→ Activity
Give the number of lines below that hold the string "right", and nothing more.

→ Data to examine
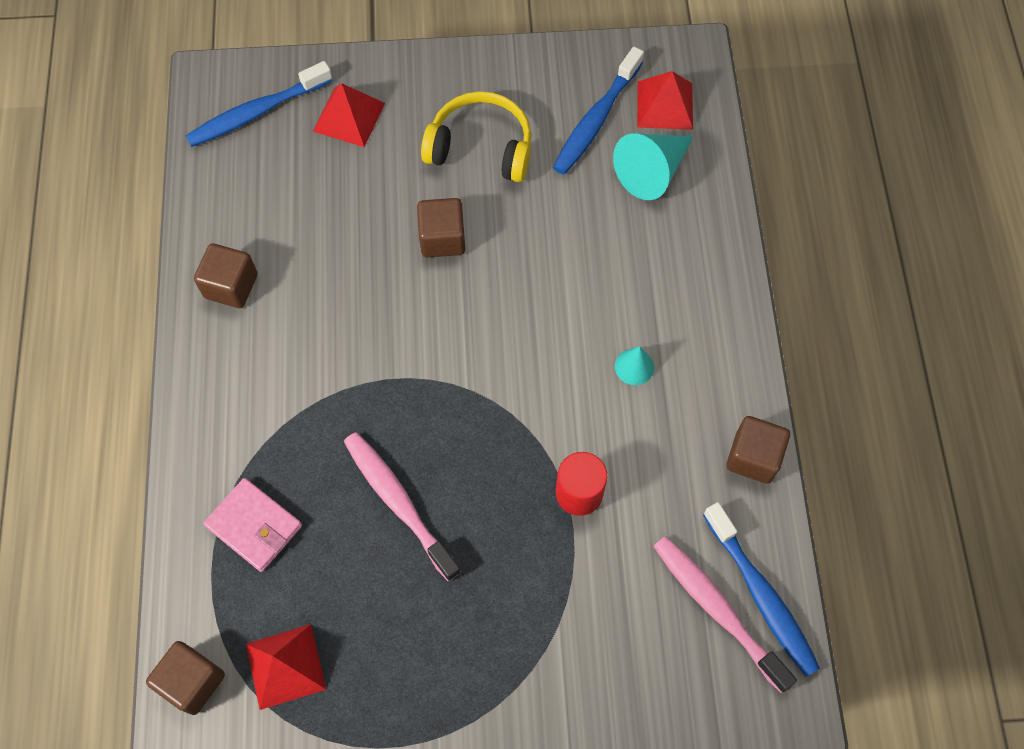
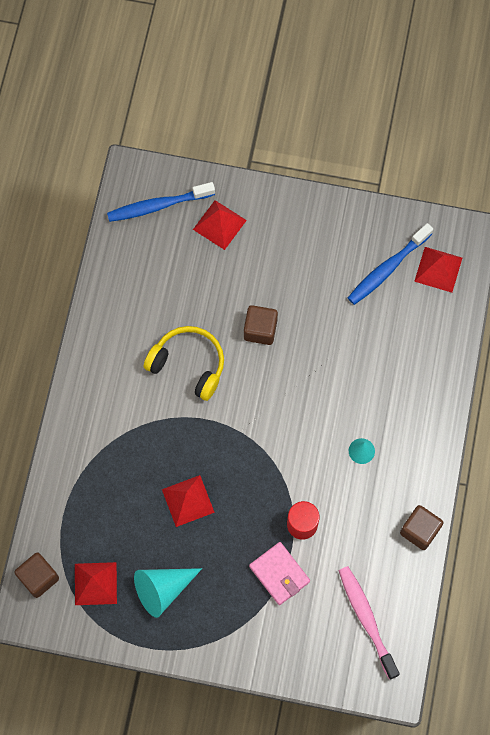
camera: 15 degrees right, 5 degrees up
brown cube [194,243,258,308] -> none
pink wallet [203,478,302,572] -> pink wallet moved to [249,542,310,605]
pink toothbrush [344,432,461,581] -> red pyramid [162,475,215,527]
yellow headphones [421,91,531,182] -> yellow headphones moved to [144,326,224,401]
turquoise cone [613,133,694,200] -> turquoise cone moved to [134,568,202,618]
blue toothbrush [703,502,820,677] -> none

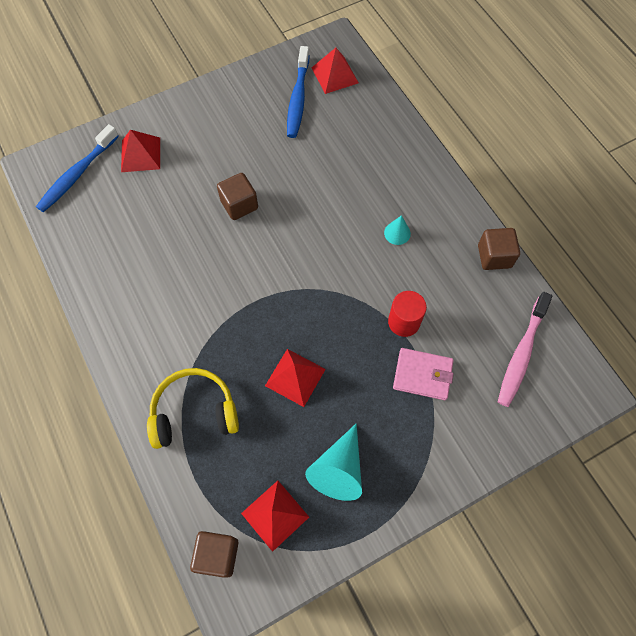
camera: 40 degrees left, 5 degrees down
yellow headphones [144,326,224,401] -> yellow headphones moved to [147,368,239,449]
pink toothbrush [338,566,400,679] -> pink toothbrush turned 90 degrees counterclockwise [498,292,552,407]

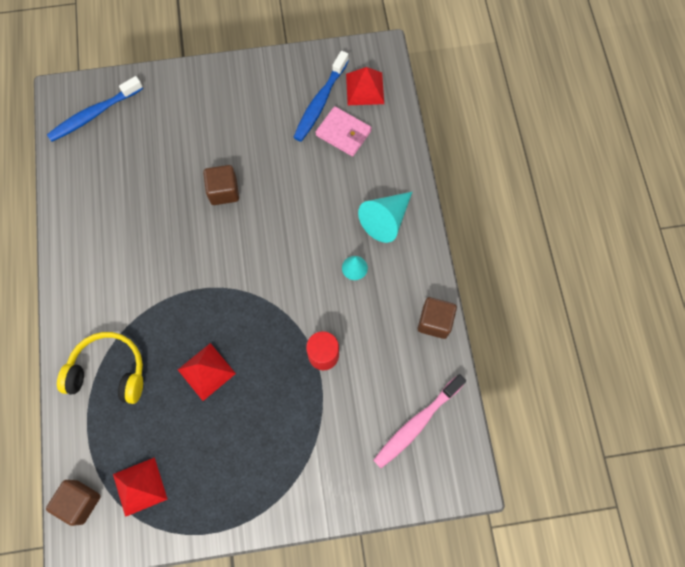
camera: 20 degrees right, 5 degrees up
red pyramid [121,130,160,172] -> none
turquoise cone [305,423,362,501] -> turquoise cone moved to [358,192,412,243]
pink wallet [393,348,454,400] -> pink wallet moved to [316,106,372,157]

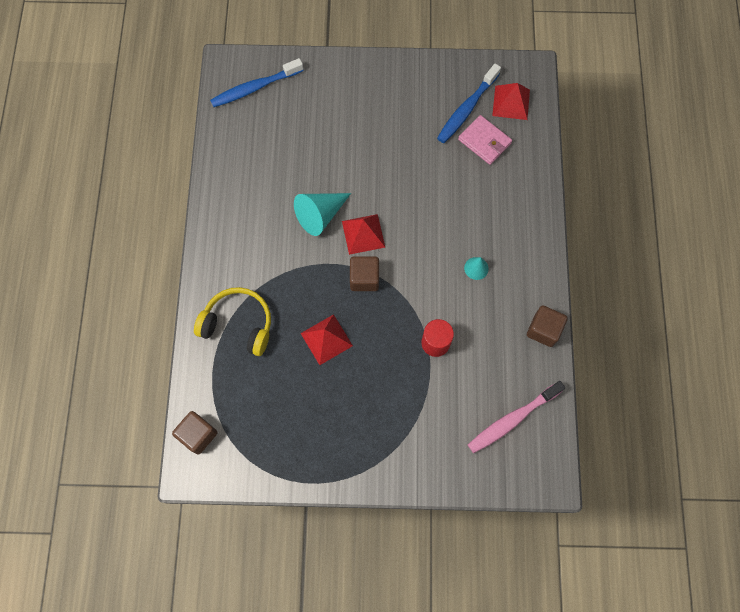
camera: 10 degrees right, 0 degrees up
red pyramid [113,457,168,517] -> red pyramid moved to [342,214,385,255]
brown cube [203,165,239,205] -> brown cube moved to [350,256,379,291]
turquoise cone [358,192,412,243] -> turquoise cone moved to [294,193,351,236]

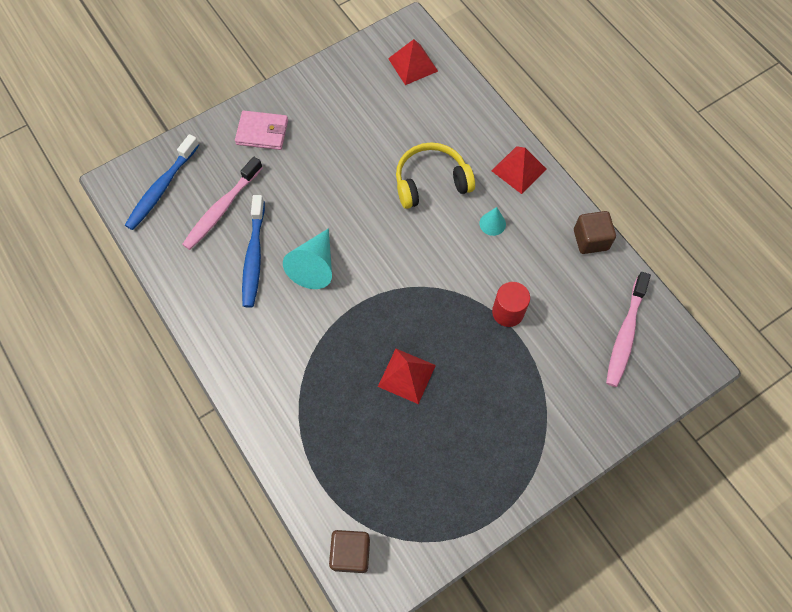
camera: 35 degrees left, 5 degrees down
yellow headphones [194,287,271,356] -> yellow headphones moved to [396,142,475,209]
red pyramid [342,214,385,255] -> red pyramid moved to [491,146,547,194]
brown cube [350,256,379,291] -> none
blue toothbrush [437,64,501,143] -> blue toothbrush moved to [242,195,265,308]
pink wallet [458,115,512,165] -> pink wallet moved to [235,111,288,150]
none -> pink toothbrush [182,157,263,250]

→ Solution for this task
3